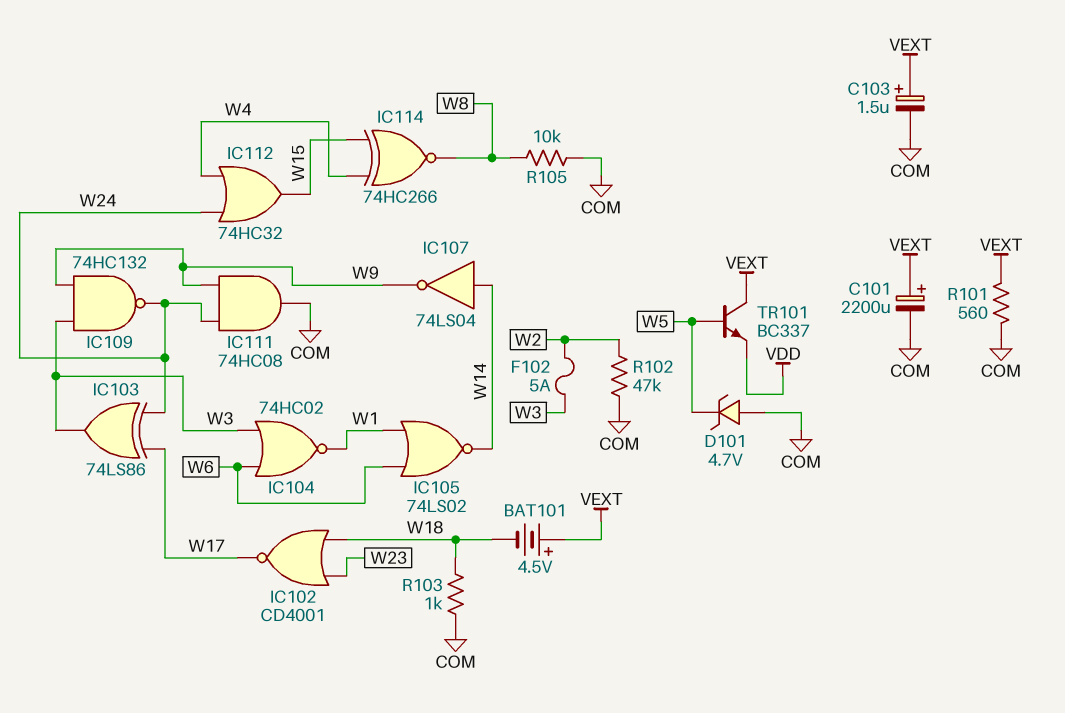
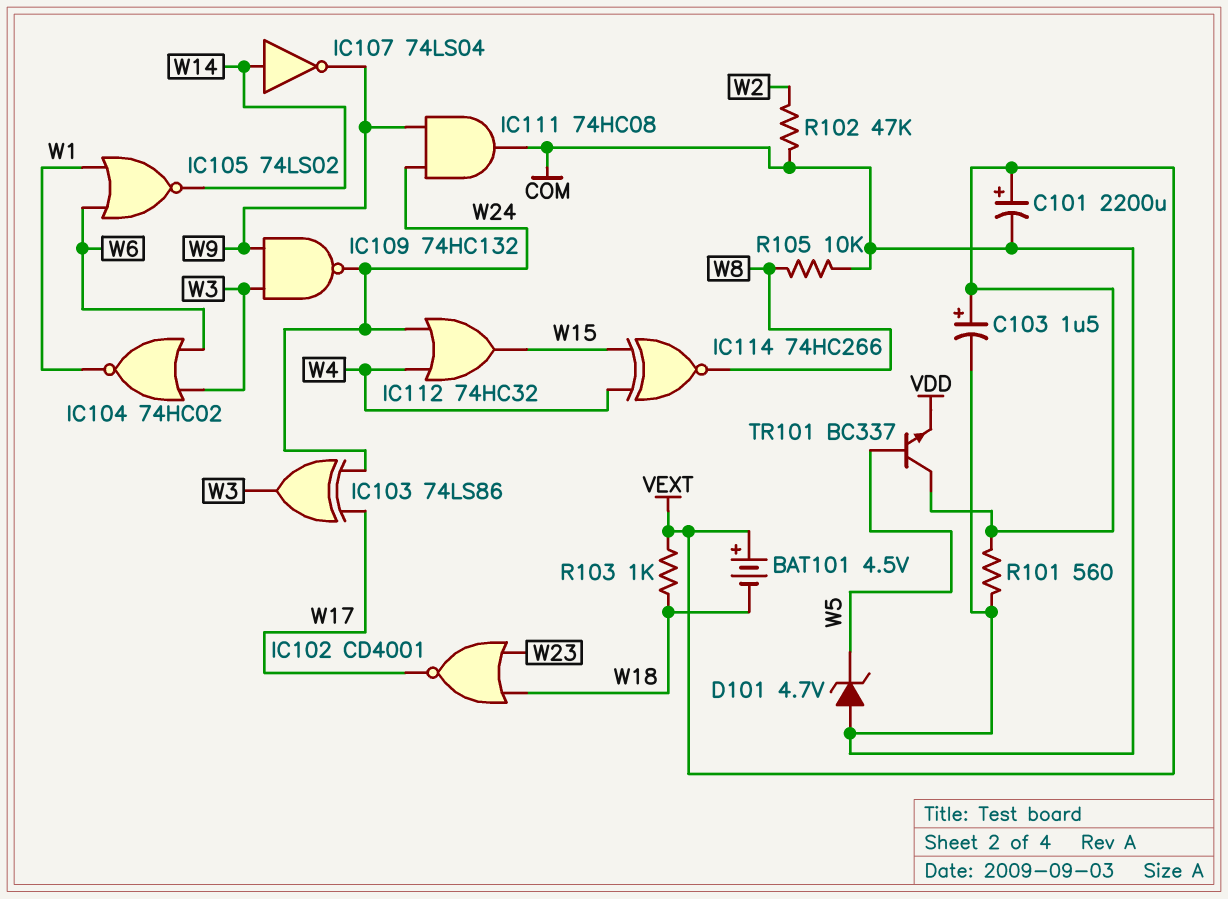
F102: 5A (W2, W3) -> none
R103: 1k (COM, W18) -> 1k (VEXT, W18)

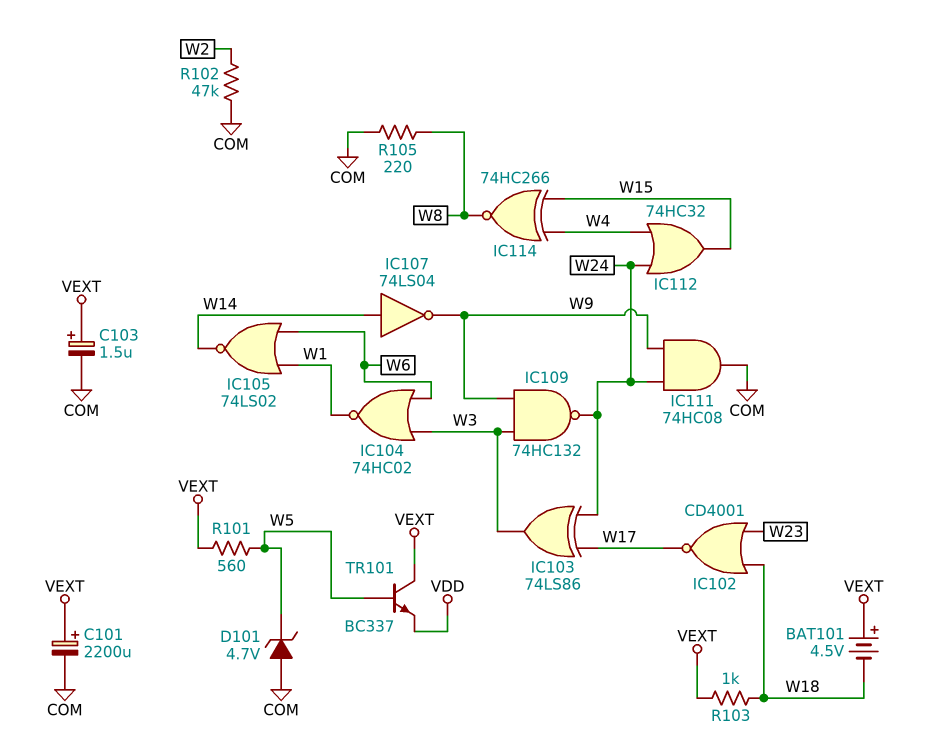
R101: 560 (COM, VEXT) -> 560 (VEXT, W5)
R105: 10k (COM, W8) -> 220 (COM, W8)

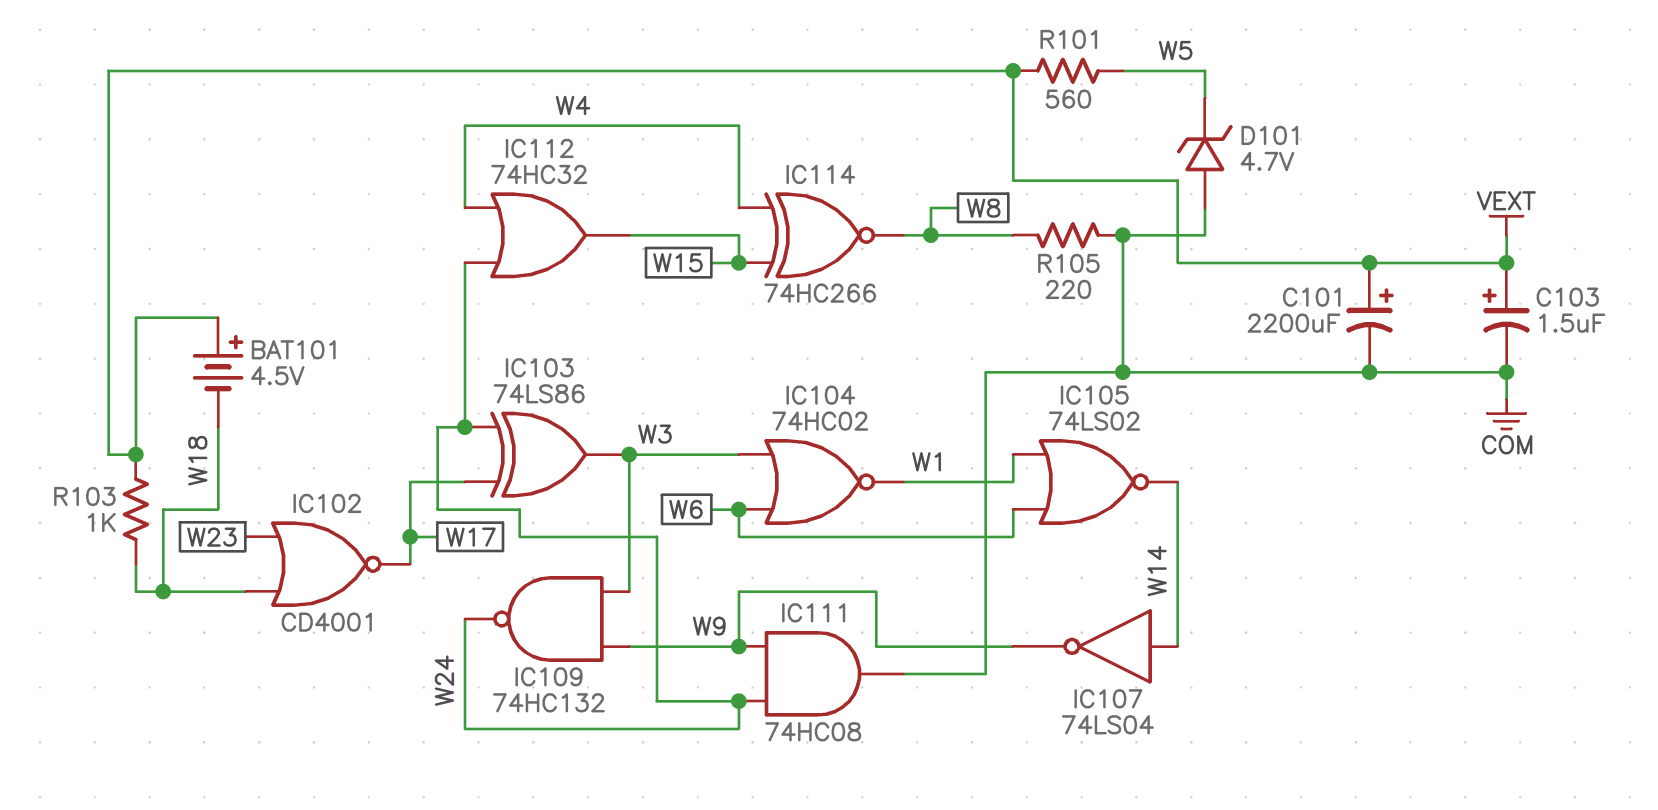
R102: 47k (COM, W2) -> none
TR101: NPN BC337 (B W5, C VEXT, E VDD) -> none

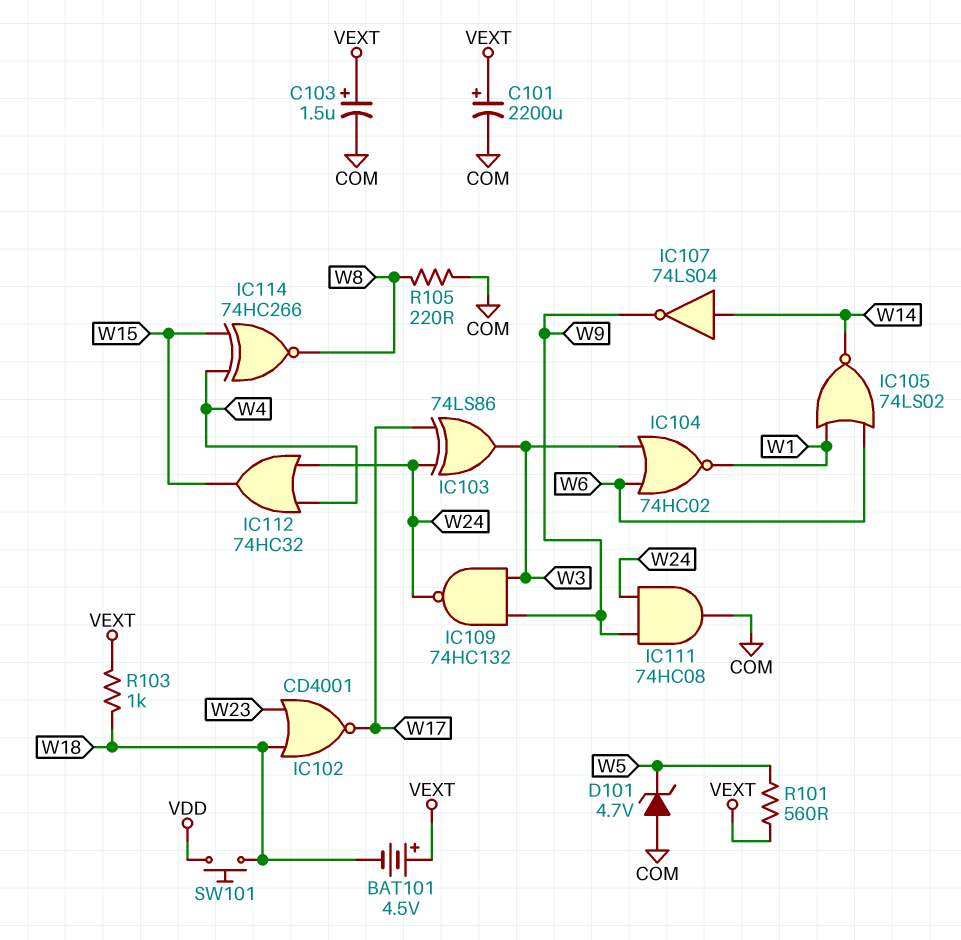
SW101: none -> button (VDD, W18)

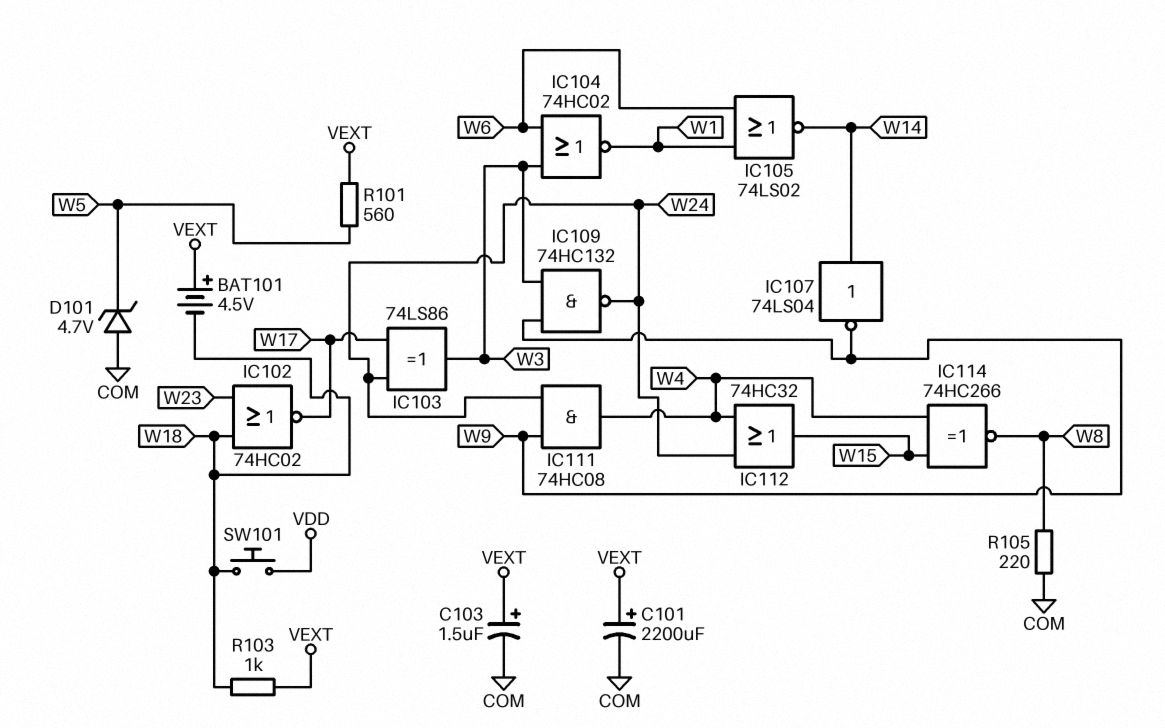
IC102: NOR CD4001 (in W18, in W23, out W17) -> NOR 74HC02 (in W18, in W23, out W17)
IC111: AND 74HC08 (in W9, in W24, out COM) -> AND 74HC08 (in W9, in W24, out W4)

------------

[Work instructions]: In the records above, find the line that contains "R105: 10k (COM, W8) -> 220 (COM, W8)" and retype it and all lines after it exactly, leaving out any pictures.

[Solution]:
R105: 10k (COM, W8) -> 220 (COM, W8)

R102: 47k (COM, W2) -> none
TR101: NPN BC337 (B W5, C VEXT, E VDD) -> none

SW101: none -> button (VDD, W18)

IC102: NOR CD4001 (in W18, in W23, out W17) -> NOR 74HC02 (in W18, in W23, out W17)
IC111: AND 74HC08 (in W9, in W24, out COM) -> AND 74HC08 (in W9, in W24, out W4)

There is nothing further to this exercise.